DATASET CONTENT:
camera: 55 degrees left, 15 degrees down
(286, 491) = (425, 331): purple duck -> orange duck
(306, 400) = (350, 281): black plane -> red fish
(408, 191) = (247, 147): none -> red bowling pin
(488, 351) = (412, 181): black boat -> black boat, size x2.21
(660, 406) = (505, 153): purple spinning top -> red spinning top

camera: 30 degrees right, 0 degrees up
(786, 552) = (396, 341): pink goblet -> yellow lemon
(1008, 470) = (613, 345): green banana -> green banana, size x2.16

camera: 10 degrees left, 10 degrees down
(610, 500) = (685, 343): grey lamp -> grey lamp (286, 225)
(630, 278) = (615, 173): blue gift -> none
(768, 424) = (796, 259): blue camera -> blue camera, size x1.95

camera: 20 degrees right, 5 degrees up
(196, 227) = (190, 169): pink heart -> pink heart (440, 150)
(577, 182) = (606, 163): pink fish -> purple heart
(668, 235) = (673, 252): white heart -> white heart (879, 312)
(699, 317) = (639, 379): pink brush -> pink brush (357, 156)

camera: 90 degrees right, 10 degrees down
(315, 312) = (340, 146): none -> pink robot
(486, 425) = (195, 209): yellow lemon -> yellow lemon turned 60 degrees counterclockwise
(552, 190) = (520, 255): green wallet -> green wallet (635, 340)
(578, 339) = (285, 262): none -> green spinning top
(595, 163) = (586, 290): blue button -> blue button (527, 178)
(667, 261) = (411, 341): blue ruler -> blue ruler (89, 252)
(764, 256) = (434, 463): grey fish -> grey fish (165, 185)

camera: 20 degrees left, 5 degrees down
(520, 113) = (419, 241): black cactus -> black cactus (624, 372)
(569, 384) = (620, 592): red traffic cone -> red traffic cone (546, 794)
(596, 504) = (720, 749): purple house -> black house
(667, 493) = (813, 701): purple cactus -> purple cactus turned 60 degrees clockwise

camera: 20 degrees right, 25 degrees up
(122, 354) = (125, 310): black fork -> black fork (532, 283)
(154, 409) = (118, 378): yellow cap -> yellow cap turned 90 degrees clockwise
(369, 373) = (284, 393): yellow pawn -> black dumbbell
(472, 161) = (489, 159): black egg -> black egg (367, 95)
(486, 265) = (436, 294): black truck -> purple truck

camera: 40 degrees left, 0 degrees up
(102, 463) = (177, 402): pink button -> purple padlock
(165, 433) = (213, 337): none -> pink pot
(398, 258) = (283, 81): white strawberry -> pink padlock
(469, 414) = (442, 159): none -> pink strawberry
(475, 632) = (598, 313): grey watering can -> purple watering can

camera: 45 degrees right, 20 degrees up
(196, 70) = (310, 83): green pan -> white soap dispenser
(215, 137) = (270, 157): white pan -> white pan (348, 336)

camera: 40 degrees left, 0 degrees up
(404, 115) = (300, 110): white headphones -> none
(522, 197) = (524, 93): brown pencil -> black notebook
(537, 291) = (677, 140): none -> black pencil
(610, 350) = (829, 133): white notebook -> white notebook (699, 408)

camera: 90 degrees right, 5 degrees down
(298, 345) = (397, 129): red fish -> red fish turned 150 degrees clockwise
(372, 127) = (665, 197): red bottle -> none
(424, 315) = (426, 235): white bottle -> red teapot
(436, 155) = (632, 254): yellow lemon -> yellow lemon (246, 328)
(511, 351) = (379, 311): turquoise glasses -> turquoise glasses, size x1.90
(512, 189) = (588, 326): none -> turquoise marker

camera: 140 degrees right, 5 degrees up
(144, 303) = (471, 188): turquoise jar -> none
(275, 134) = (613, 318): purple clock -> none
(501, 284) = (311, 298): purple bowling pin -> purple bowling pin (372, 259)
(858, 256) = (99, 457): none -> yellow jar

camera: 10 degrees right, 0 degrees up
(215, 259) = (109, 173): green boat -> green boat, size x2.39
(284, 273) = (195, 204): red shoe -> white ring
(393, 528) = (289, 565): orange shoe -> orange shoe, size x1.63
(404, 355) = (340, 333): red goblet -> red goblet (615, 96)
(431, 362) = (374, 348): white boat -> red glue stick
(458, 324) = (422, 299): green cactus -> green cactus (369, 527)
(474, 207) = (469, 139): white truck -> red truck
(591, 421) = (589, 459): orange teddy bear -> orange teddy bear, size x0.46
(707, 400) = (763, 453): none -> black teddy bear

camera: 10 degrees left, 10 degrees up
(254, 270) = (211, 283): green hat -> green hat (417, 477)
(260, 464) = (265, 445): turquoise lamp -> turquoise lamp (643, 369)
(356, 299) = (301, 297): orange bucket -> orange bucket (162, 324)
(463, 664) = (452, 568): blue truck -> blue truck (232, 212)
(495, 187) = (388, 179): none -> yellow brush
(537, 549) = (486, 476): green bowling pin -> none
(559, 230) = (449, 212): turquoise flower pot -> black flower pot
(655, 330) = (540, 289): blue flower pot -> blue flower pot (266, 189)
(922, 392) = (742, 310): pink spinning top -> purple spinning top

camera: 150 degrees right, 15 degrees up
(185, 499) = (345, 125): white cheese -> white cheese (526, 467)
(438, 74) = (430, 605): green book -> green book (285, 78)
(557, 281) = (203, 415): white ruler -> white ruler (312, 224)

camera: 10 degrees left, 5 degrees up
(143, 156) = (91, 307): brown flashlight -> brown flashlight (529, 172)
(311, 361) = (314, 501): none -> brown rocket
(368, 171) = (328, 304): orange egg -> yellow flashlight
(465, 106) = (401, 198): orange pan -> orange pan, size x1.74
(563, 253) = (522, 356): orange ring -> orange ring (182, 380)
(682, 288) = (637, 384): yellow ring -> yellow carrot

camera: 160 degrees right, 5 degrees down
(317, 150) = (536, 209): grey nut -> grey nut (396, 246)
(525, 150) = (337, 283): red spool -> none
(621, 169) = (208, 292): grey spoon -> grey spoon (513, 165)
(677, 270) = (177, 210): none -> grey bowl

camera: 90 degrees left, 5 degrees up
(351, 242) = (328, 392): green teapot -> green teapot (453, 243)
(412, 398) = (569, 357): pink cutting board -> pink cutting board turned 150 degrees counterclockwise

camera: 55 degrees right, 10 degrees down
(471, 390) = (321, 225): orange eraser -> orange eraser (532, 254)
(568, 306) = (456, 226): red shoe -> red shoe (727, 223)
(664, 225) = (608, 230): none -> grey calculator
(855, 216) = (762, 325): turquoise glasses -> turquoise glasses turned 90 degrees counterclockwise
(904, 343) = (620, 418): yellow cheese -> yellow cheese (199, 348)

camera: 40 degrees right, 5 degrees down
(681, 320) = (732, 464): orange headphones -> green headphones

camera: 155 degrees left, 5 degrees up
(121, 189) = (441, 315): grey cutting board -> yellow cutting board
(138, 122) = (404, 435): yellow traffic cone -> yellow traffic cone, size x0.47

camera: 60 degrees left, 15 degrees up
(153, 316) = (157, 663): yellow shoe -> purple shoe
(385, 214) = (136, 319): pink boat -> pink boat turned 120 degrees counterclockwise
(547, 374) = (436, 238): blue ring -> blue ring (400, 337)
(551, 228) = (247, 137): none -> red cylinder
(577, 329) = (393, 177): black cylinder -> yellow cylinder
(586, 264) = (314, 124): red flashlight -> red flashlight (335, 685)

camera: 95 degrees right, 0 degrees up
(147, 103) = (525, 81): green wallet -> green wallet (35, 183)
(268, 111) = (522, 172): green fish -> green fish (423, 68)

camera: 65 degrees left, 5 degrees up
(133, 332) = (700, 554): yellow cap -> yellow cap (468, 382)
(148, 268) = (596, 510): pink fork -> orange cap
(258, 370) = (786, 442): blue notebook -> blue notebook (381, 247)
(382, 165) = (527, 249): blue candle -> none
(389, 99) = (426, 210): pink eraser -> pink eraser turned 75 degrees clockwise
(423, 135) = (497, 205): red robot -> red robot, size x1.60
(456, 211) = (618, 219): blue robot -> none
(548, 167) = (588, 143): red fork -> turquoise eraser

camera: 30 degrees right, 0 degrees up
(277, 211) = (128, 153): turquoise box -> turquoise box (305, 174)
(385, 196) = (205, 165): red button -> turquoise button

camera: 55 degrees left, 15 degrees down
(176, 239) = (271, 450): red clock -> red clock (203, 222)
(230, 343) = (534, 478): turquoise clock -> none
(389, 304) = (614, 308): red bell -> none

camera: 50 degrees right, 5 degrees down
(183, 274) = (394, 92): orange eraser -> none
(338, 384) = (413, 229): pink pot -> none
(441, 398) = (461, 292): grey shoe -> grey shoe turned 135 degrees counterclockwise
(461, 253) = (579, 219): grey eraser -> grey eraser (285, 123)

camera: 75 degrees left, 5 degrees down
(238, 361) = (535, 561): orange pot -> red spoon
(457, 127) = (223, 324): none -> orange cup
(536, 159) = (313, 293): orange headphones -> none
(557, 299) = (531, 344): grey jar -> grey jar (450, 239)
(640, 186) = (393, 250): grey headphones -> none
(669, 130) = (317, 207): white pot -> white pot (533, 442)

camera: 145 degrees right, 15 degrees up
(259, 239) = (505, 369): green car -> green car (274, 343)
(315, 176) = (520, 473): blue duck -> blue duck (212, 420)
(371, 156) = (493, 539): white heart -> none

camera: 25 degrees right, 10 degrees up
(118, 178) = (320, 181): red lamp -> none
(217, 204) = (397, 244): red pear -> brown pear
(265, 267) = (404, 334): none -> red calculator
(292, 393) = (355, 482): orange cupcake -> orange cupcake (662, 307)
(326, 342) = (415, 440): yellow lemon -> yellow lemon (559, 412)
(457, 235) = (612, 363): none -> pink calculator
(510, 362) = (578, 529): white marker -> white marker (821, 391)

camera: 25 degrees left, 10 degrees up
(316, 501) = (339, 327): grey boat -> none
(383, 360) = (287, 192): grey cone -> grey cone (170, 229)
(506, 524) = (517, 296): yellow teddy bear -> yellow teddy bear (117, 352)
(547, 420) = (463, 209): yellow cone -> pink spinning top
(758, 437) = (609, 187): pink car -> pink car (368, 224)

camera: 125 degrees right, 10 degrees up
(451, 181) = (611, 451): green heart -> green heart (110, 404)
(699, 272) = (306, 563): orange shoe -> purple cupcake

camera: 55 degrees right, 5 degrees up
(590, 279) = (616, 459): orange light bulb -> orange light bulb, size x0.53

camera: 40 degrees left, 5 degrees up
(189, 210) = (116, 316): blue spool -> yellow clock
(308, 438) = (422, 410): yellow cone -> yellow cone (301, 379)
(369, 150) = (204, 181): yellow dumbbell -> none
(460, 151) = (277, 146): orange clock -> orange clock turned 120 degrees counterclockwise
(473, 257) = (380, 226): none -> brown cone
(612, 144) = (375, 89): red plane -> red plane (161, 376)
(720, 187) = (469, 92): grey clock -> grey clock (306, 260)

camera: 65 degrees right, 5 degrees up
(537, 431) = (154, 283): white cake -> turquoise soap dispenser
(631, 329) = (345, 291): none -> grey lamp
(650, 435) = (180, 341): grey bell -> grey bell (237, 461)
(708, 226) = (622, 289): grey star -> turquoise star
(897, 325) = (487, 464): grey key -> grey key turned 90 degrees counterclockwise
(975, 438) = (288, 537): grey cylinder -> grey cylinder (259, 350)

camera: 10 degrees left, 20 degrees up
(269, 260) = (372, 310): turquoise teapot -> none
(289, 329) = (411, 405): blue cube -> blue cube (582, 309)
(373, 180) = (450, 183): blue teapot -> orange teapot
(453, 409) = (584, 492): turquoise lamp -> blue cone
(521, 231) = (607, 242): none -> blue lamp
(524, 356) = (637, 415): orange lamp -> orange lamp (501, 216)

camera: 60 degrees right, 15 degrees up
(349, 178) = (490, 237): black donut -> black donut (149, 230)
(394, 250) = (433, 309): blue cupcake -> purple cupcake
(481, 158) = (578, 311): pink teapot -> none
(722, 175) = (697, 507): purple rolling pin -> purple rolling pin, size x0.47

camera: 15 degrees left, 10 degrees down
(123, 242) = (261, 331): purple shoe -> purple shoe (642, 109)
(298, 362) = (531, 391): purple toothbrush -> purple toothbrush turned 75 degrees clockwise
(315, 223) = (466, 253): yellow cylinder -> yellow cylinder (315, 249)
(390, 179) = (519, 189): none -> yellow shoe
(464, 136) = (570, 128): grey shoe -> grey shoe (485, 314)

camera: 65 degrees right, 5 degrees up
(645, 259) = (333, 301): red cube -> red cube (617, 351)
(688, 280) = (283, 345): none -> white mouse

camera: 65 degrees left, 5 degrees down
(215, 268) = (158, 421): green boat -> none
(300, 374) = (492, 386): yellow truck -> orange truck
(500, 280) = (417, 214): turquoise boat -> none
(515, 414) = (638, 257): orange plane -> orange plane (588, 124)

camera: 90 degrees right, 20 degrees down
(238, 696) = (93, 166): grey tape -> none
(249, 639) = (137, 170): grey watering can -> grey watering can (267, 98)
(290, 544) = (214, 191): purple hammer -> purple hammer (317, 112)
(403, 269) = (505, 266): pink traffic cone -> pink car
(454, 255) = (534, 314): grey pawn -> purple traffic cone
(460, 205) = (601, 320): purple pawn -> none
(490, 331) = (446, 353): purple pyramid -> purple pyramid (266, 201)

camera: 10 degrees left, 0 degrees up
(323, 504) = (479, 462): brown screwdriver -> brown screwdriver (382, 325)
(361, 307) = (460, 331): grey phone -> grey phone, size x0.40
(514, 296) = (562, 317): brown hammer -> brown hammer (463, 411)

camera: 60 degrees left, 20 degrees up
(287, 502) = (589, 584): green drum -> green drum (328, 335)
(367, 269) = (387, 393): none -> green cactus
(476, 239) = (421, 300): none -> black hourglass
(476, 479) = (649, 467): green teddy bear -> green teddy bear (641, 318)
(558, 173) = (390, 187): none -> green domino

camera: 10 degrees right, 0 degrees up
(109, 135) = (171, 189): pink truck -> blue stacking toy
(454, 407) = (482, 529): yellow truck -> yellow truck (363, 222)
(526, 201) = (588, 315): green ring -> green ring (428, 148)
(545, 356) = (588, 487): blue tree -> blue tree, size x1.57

ASSIGNED TASK:
Exactly the lines above from the one with "camera: 25 degrees right, 10 degrees up" to the one with "(383, 360) = (287, 192): grey", both included, are to be quoted; leave the rest out.

TASK RESPONSE:
camera: 25 degrees right, 10 degrees up
(118, 178) = (320, 181): red lamp -> none
(217, 204) = (397, 244): red pear -> brown pear
(265, 267) = (404, 334): none -> red calculator
(292, 393) = (355, 482): orange cupcake -> orange cupcake (662, 307)
(326, 342) = (415, 440): yellow lemon -> yellow lemon (559, 412)
(457, 235) = (612, 363): none -> pink calculator
(510, 362) = (578, 529): white marker -> white marker (821, 391)

camera: 25 degrees left, 10 degrees up
(316, 501) = (339, 327): grey boat -> none
(383, 360) = (287, 192): grey cone -> grey cone (170, 229)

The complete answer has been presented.